- **Task instructions**
The answer must be a word-for-word copy of the records below, with every picture left out.

- **Material to process**
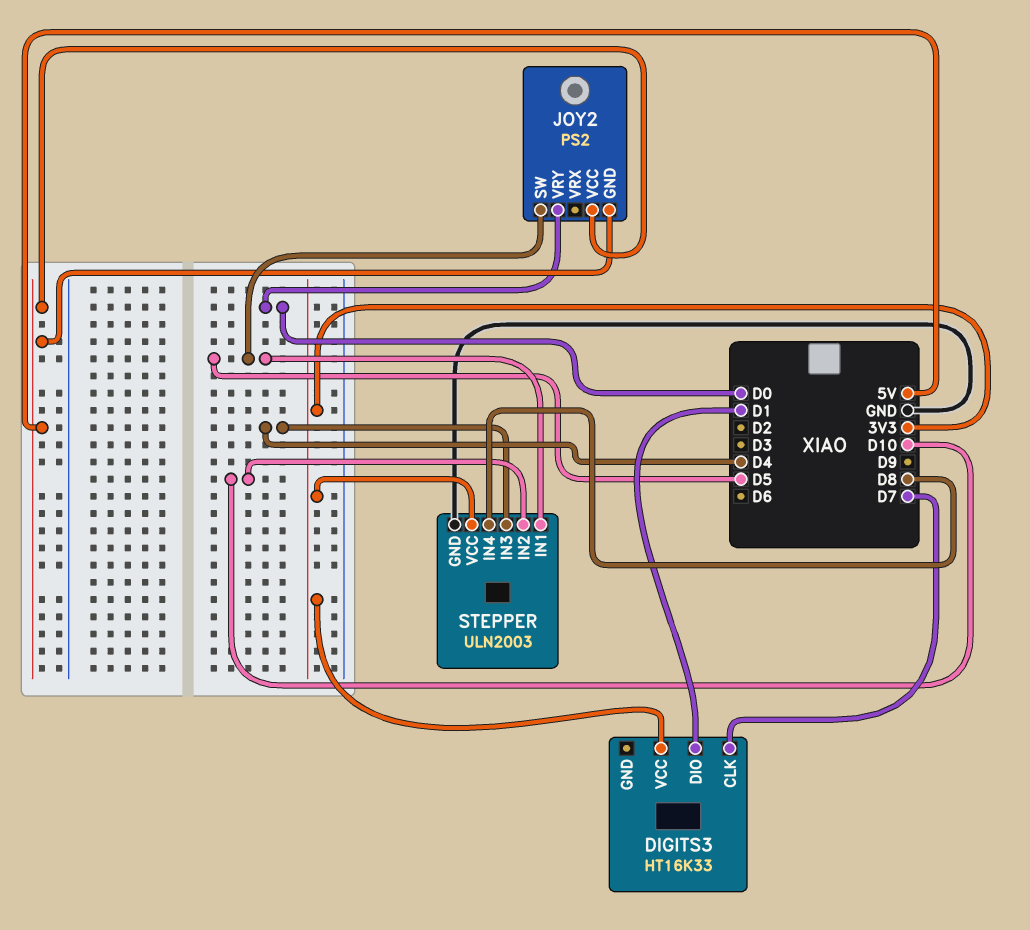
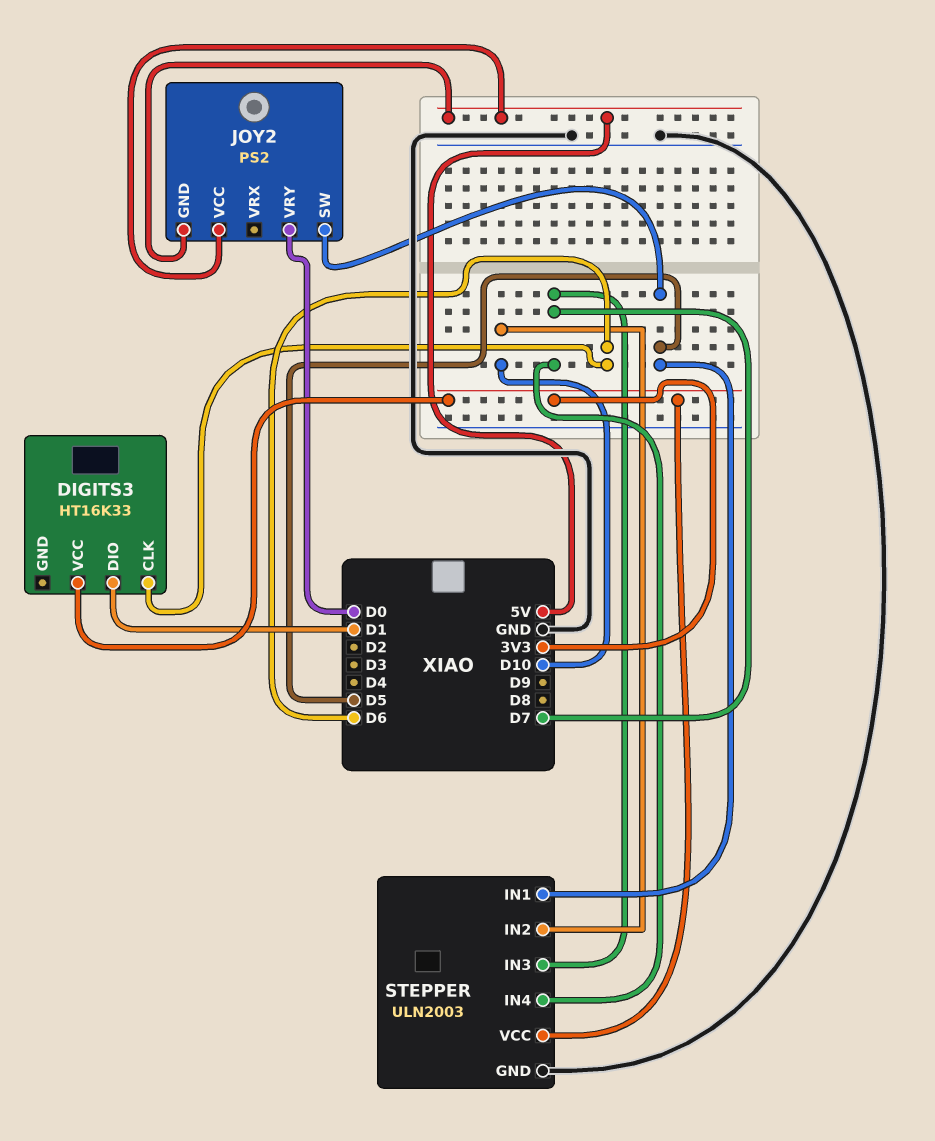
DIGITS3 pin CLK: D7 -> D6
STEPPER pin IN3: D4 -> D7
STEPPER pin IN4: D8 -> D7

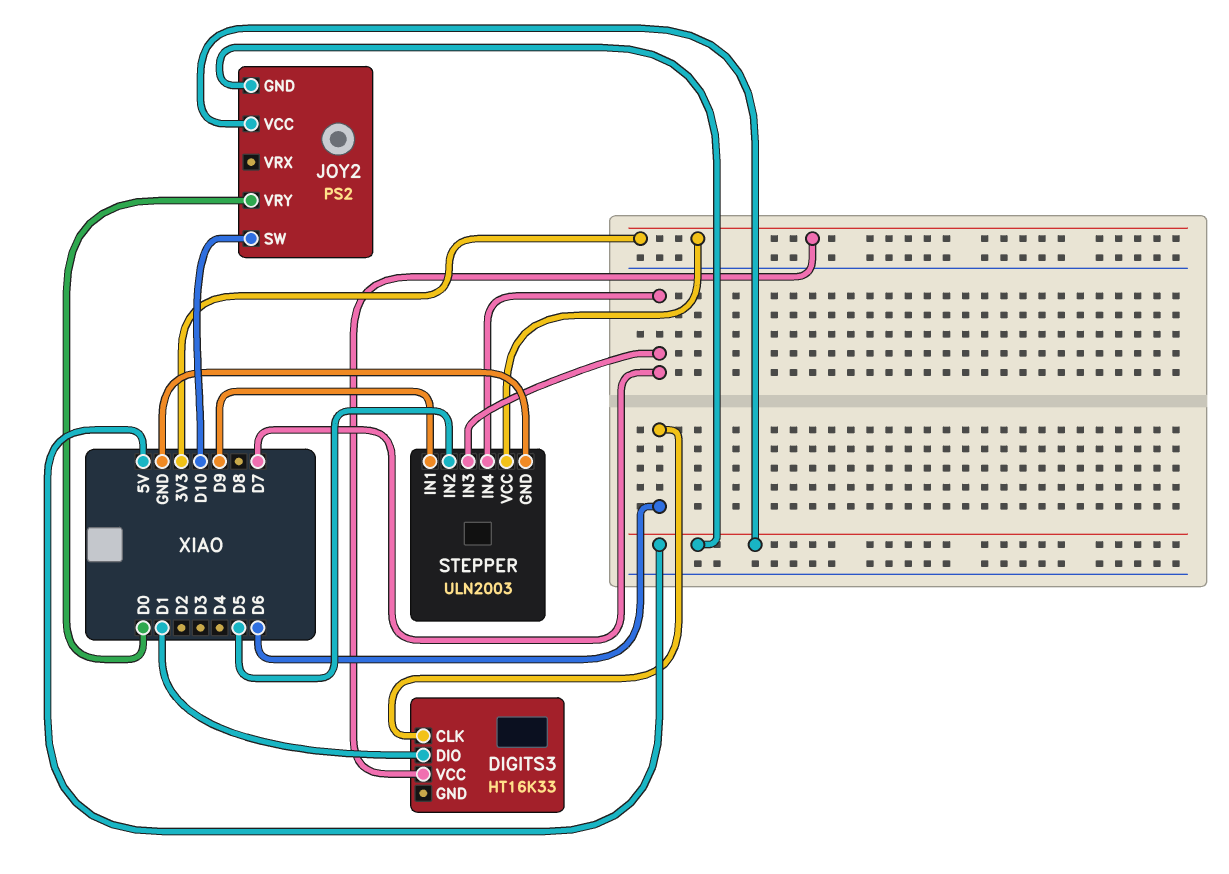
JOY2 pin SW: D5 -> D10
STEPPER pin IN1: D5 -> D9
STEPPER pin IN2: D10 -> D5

- **Your solution**
DIGITS3 pin CLK: D7 -> D6
STEPPER pin IN3: D4 -> D7
STEPPER pin IN4: D8 -> D7

JOY2 pin SW: D5 -> D10
STEPPER pin IN1: D5 -> D9
STEPPER pin IN2: D10 -> D5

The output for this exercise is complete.